[EXERCISE INPUT]

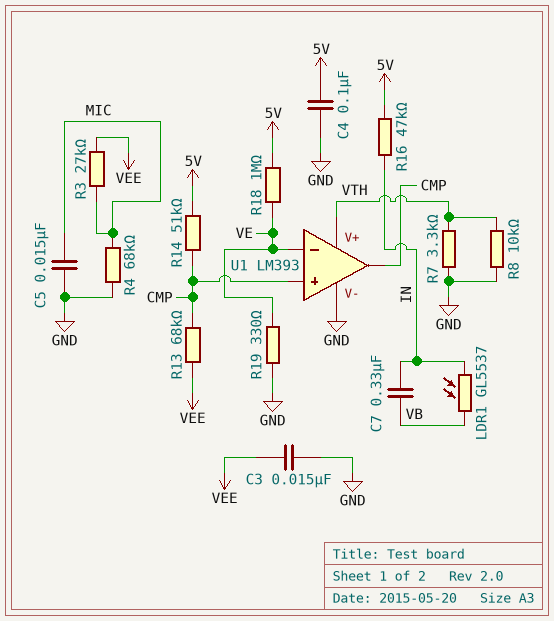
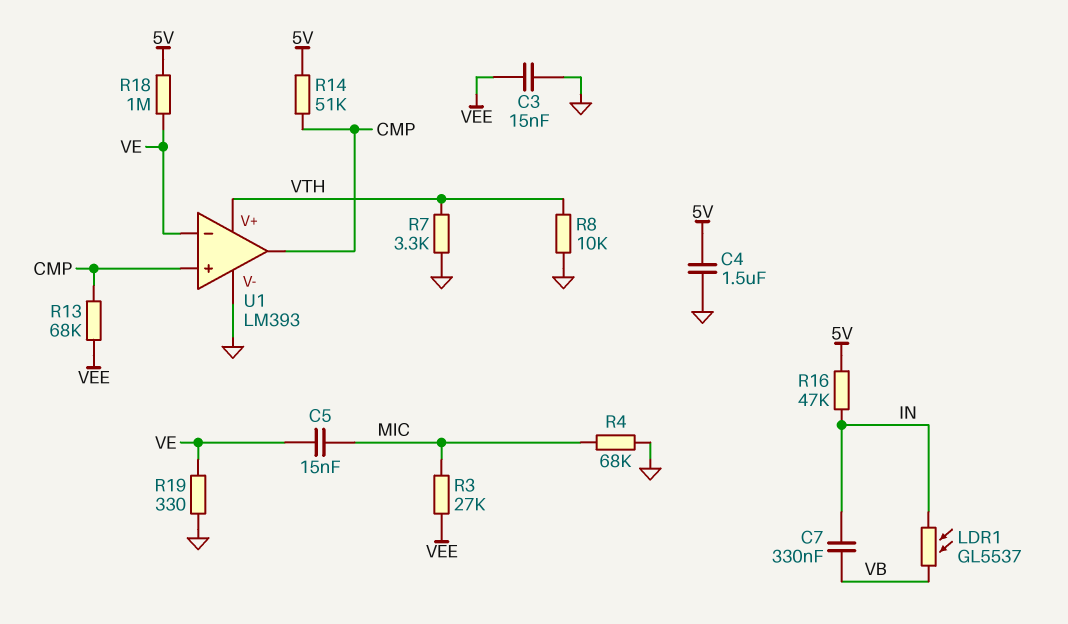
C4: 100nF (5V, GND) -> 1.5uF (5V, GND)
C5: 15nF (GND, MIC) -> 15nF (MIC, VE)

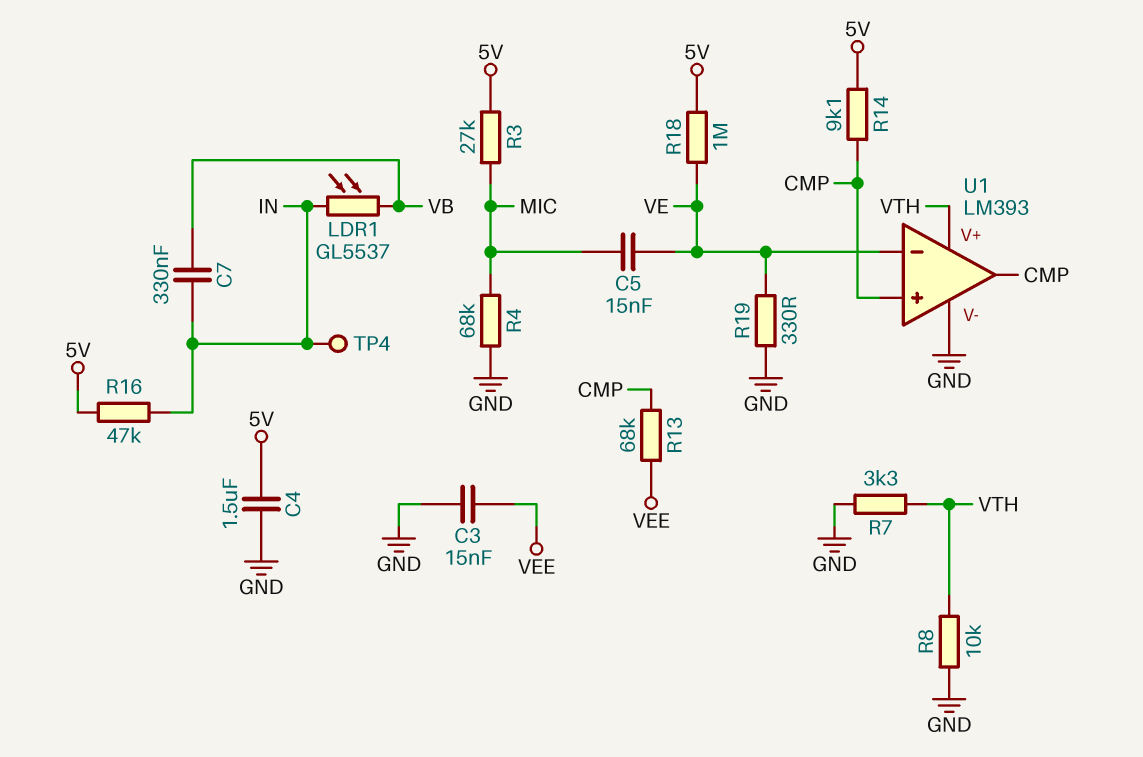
R3: 27k (MIC, VEE) -> 27k (5V, MIC)
R14: 51k (5V, CMP) -> 9.1k (5V, CMP)
TP4: none -> test point (IN)

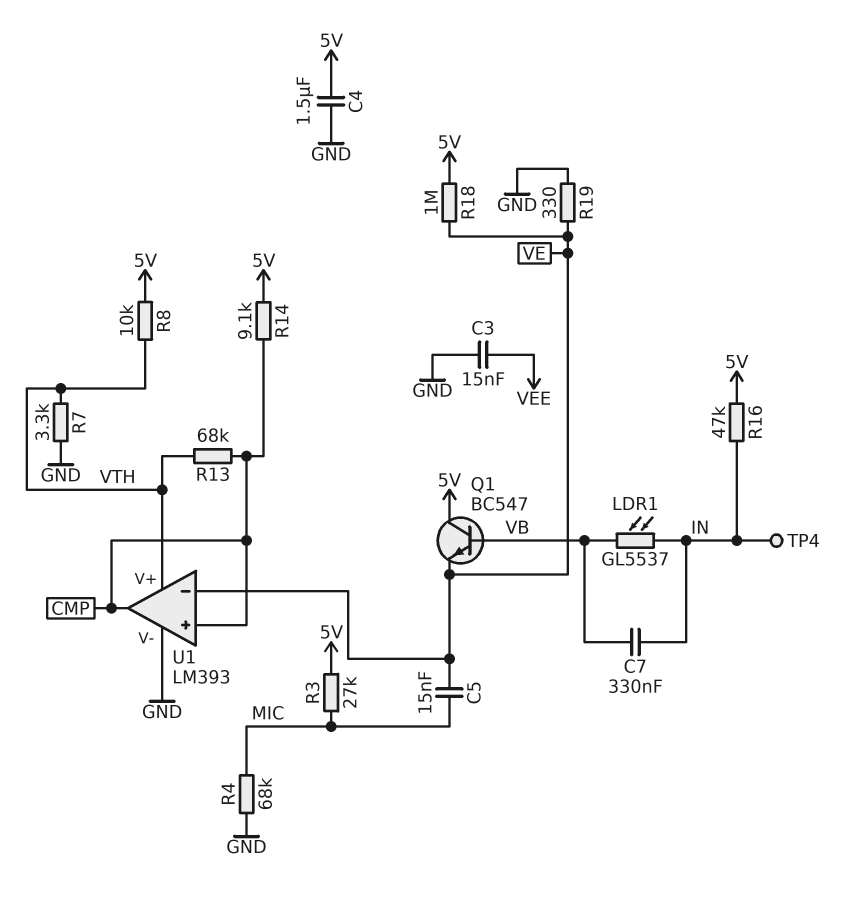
Q1: none -> NPN BC547 (B VB, C 5V, E VE)
R8: 10k (GND, VTH) -> 10k (5V, VTH)
R13: 68k (CMP, VEE) -> 68k (CMP, VTH)

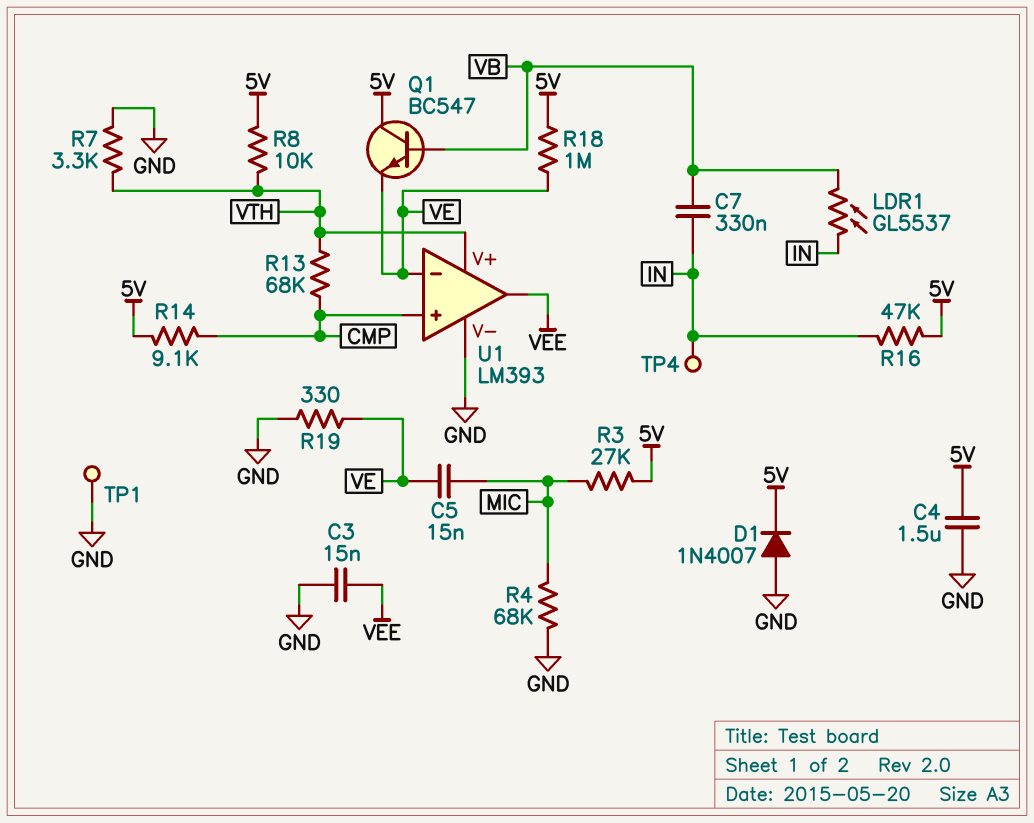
D1: none -> diode 1N4007 (A GND, K 5V)
TP1: none -> test point (GND)
U1 pin out: CMP -> VEE

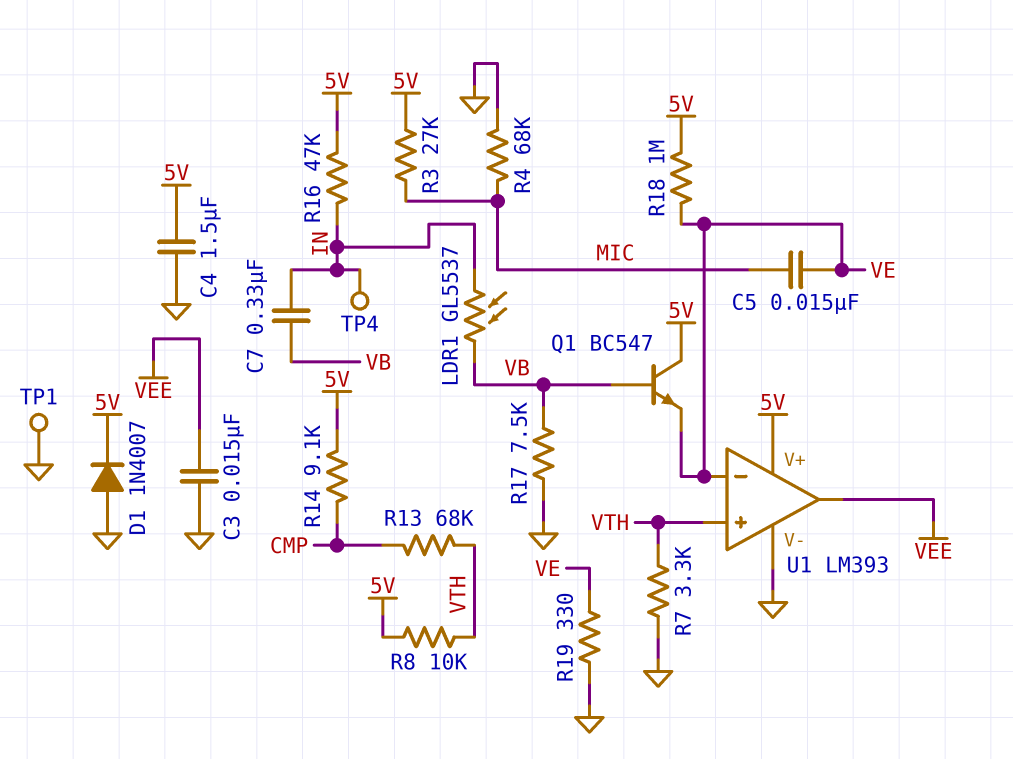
R17: none -> 7.5k (GND, VB)
U1 pin V+: VTH -> 5V
U1 pin in+: CMP -> VTH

[/EXERCISE INPUT]

→ EXERCISE: An exact copy of the records above is required, leaving out the pictures.

→ TASK OUTPUT:
C4: 100nF (5V, GND) -> 1.5uF (5V, GND)
C5: 15nF (GND, MIC) -> 15nF (MIC, VE)

R3: 27k (MIC, VEE) -> 27k (5V, MIC)
R14: 51k (5V, CMP) -> 9.1k (5V, CMP)
TP4: none -> test point (IN)

Q1: none -> NPN BC547 (B VB, C 5V, E VE)
R8: 10k (GND, VTH) -> 10k (5V, VTH)
R13: 68k (CMP, VEE) -> 68k (CMP, VTH)

D1: none -> diode 1N4007 (A GND, K 5V)
TP1: none -> test point (GND)
U1 pin out: CMP -> VEE

R17: none -> 7.5k (GND, VB)
U1 pin V+: VTH -> 5V
U1 pin in+: CMP -> VTH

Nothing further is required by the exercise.